What to work on. Print the records below exactly. Omit every picture.

━━━ Input for this task

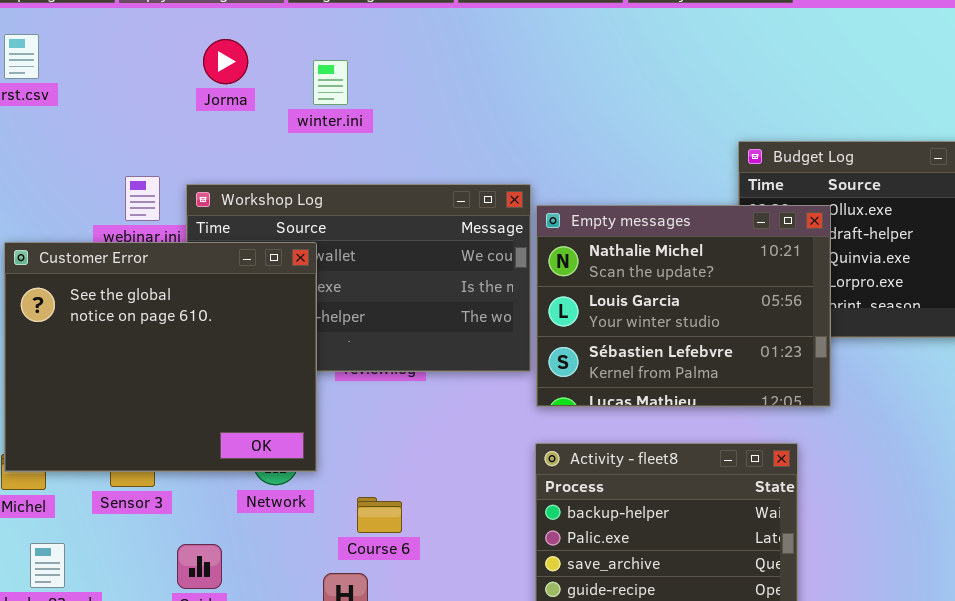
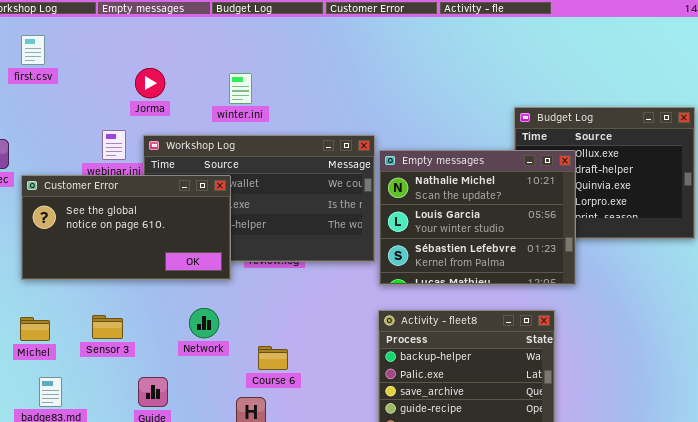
Jorma: [203,39,248,84] -> [135,68,165,98], moved
winter.ini: [313,60,348,105] -> [229,73,252,104], moved
Customer Error: [4,242,317,472] -> [21,175,231,280], resized

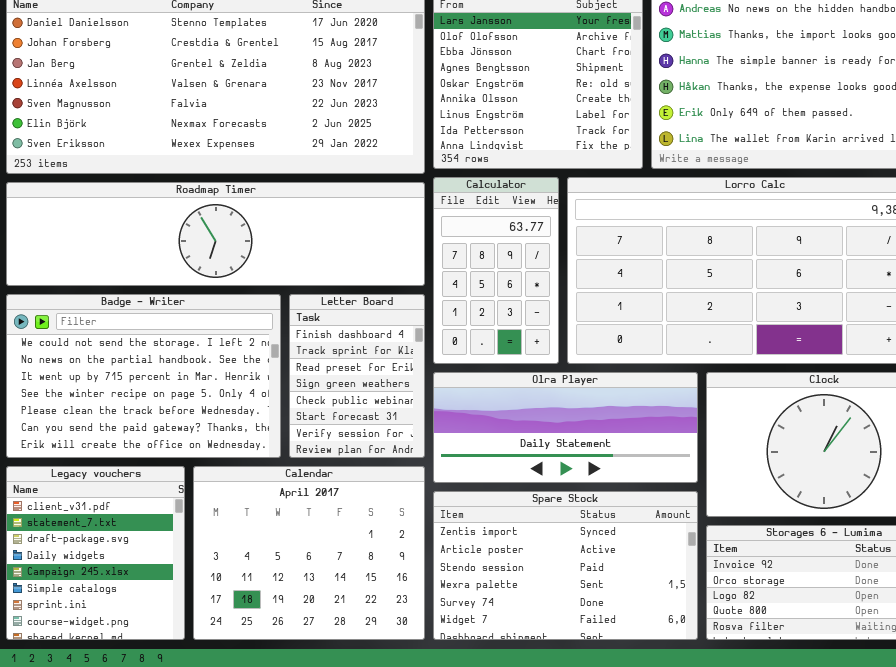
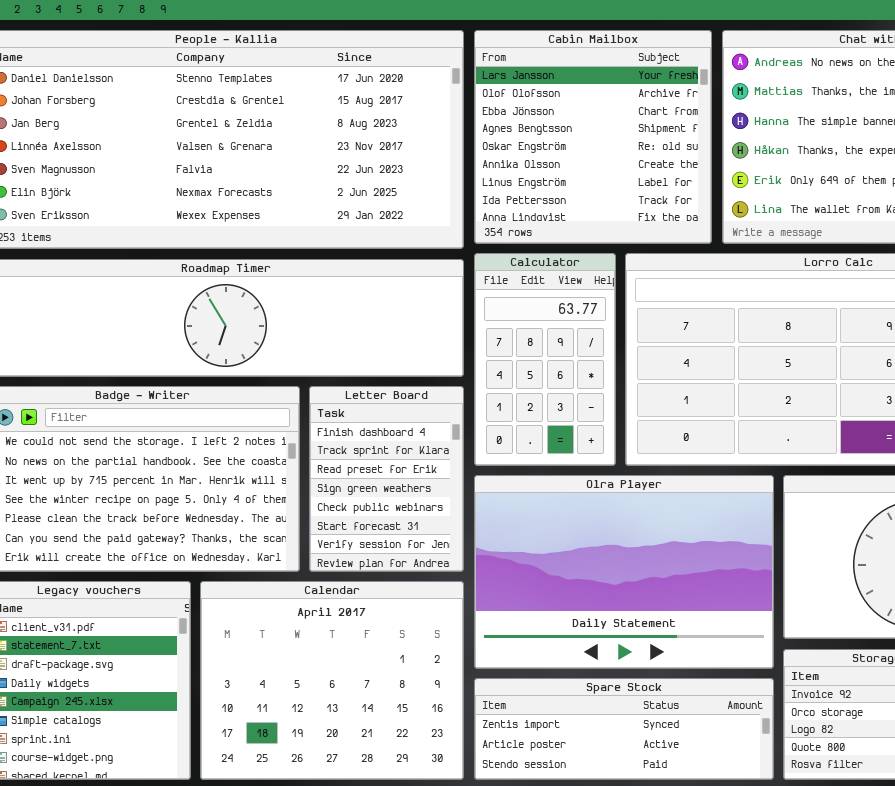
Olra Player: [433,372,698,483] -> [474,475,774,669], resized
Spare Stock: [433,491,698,640] -> [474,678,774,780], resized

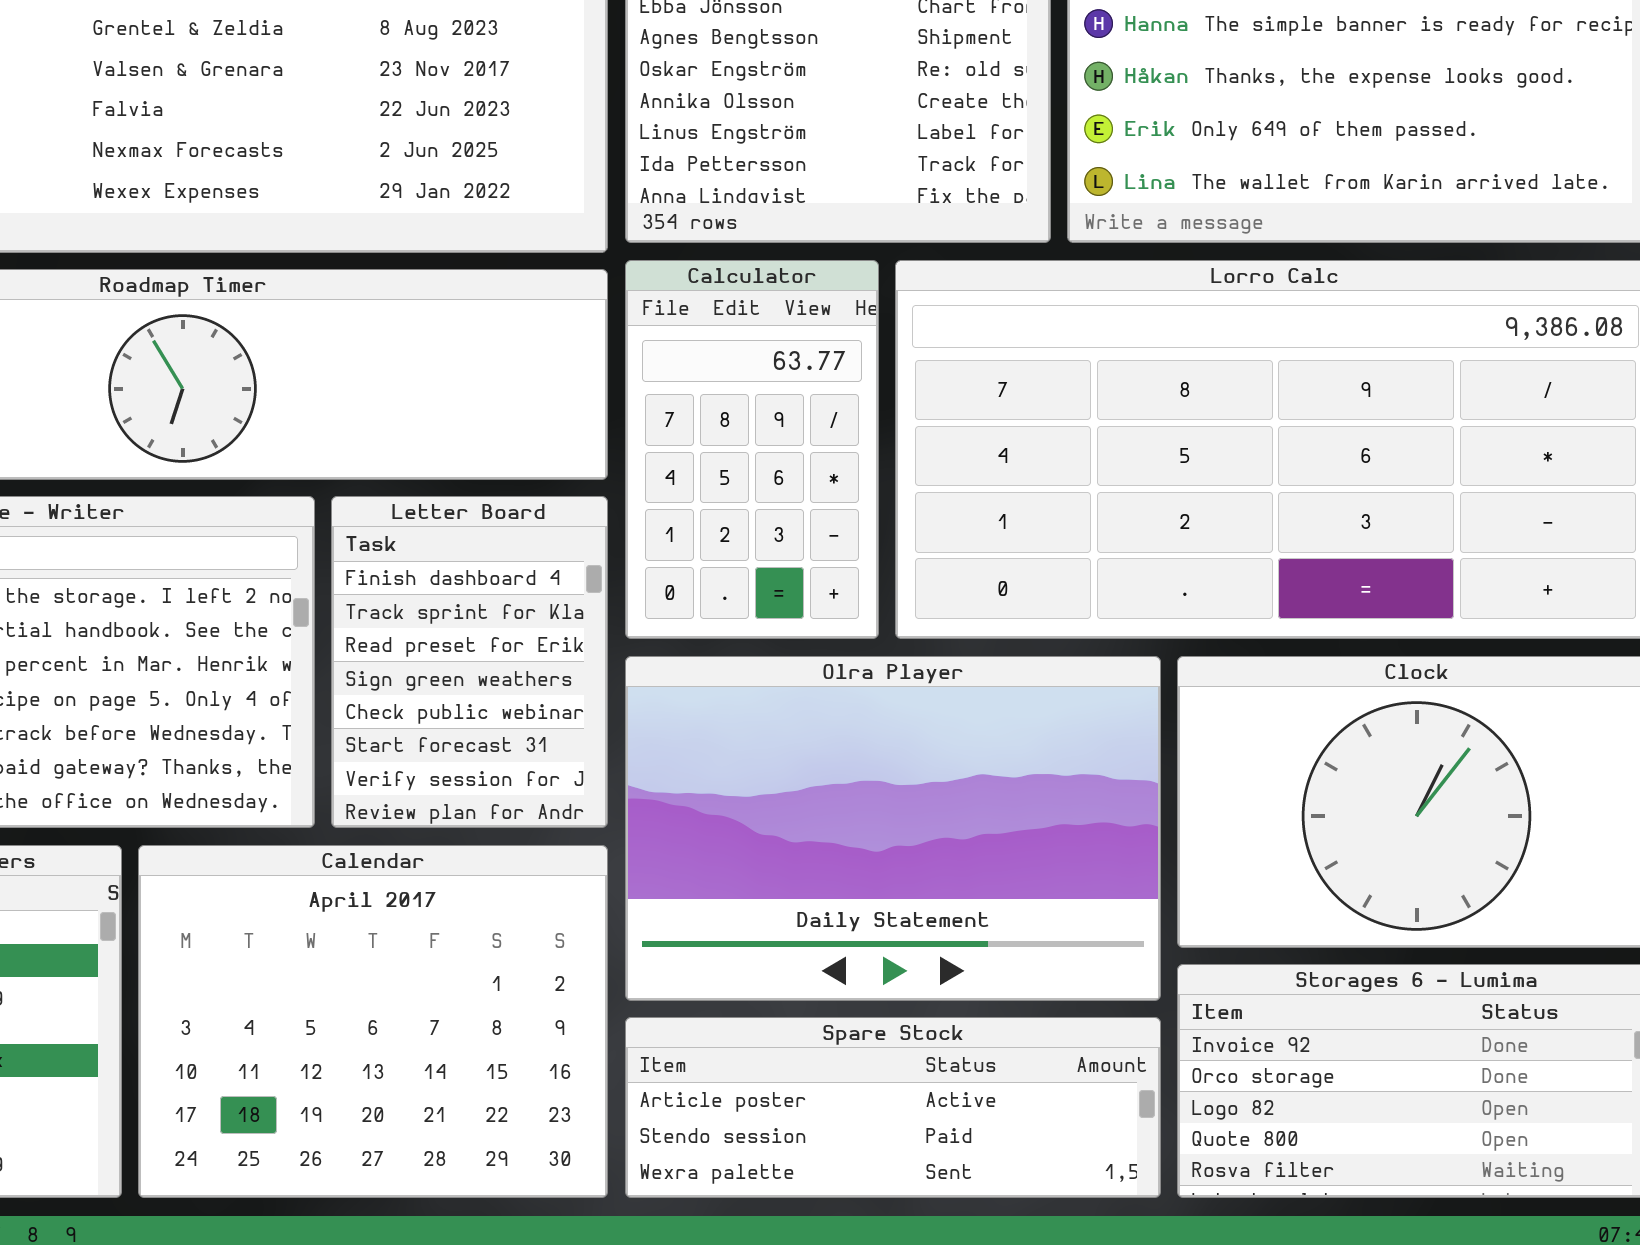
Spare Stock: [474,678,774,780] -> [625,1017,1161,1198], scrolled down 1 row

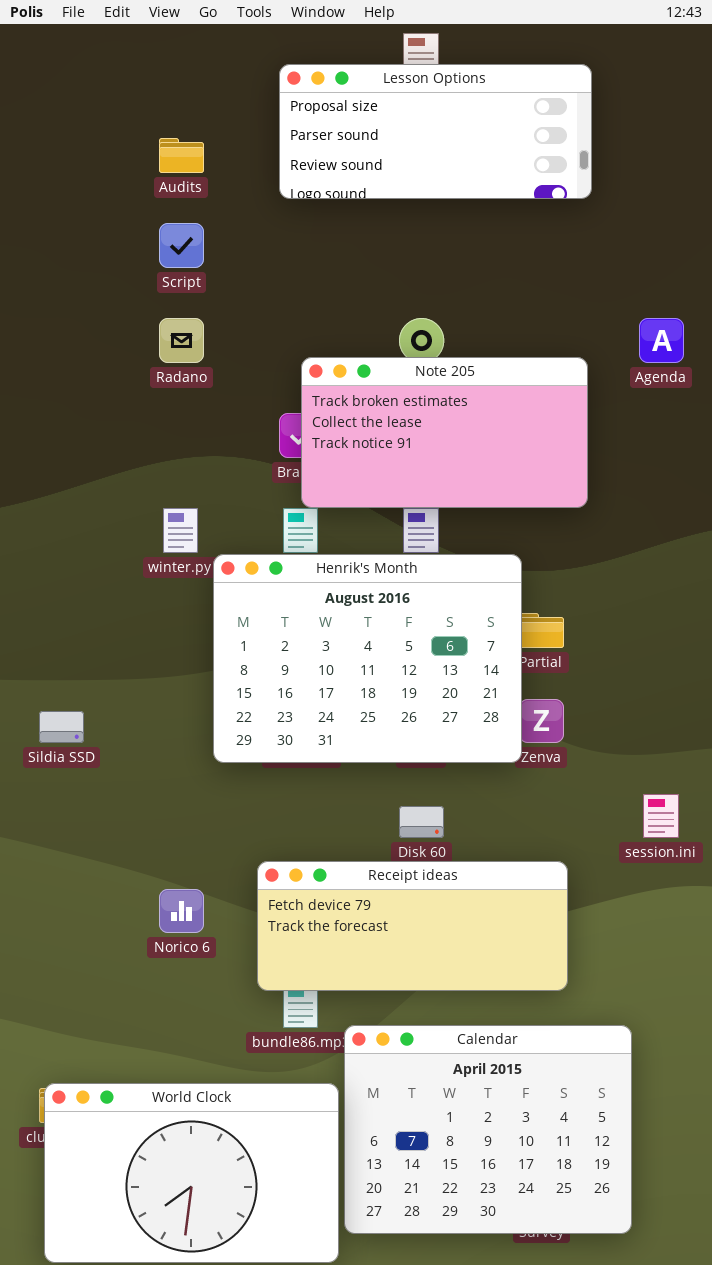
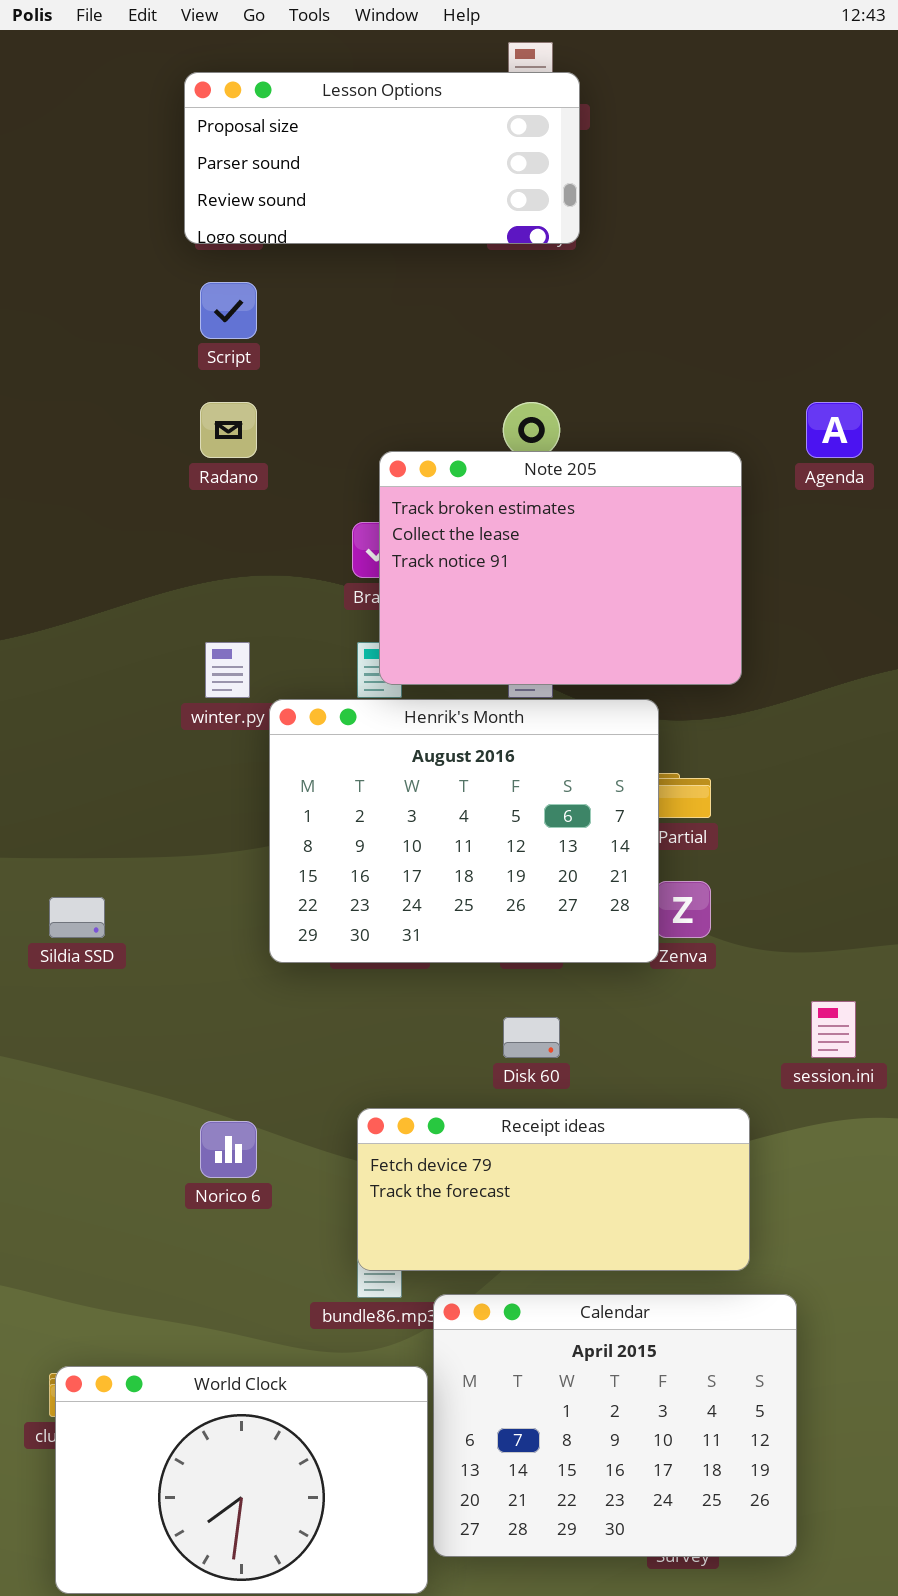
Lesson Options: [279,64,592,199] -> [184,72,580,244], moved
Note 205: [301,357,588,508] -> [379,451,742,685], resized
Receipt ideas: [257,861,568,991] -> [357,1108,750,1271], moved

━━━━━━

Expected answer.
Jorma: [203,39,248,84] -> [135,68,165,98], moved
winter.ini: [313,60,348,105] -> [229,73,252,104], moved
Customer Error: [4,242,317,472] -> [21,175,231,280], resized

Olra Player: [433,372,698,483] -> [474,475,774,669], resized
Spare Stock: [433,491,698,640] -> [474,678,774,780], resized

Spare Stock: [474,678,774,780] -> [625,1017,1161,1198], scrolled down 1 row

Lesson Options: [279,64,592,199] -> [184,72,580,244], moved
Note 205: [301,357,588,508] -> [379,451,742,685], resized
Receipt ideas: [257,861,568,991] -> [357,1108,750,1271], moved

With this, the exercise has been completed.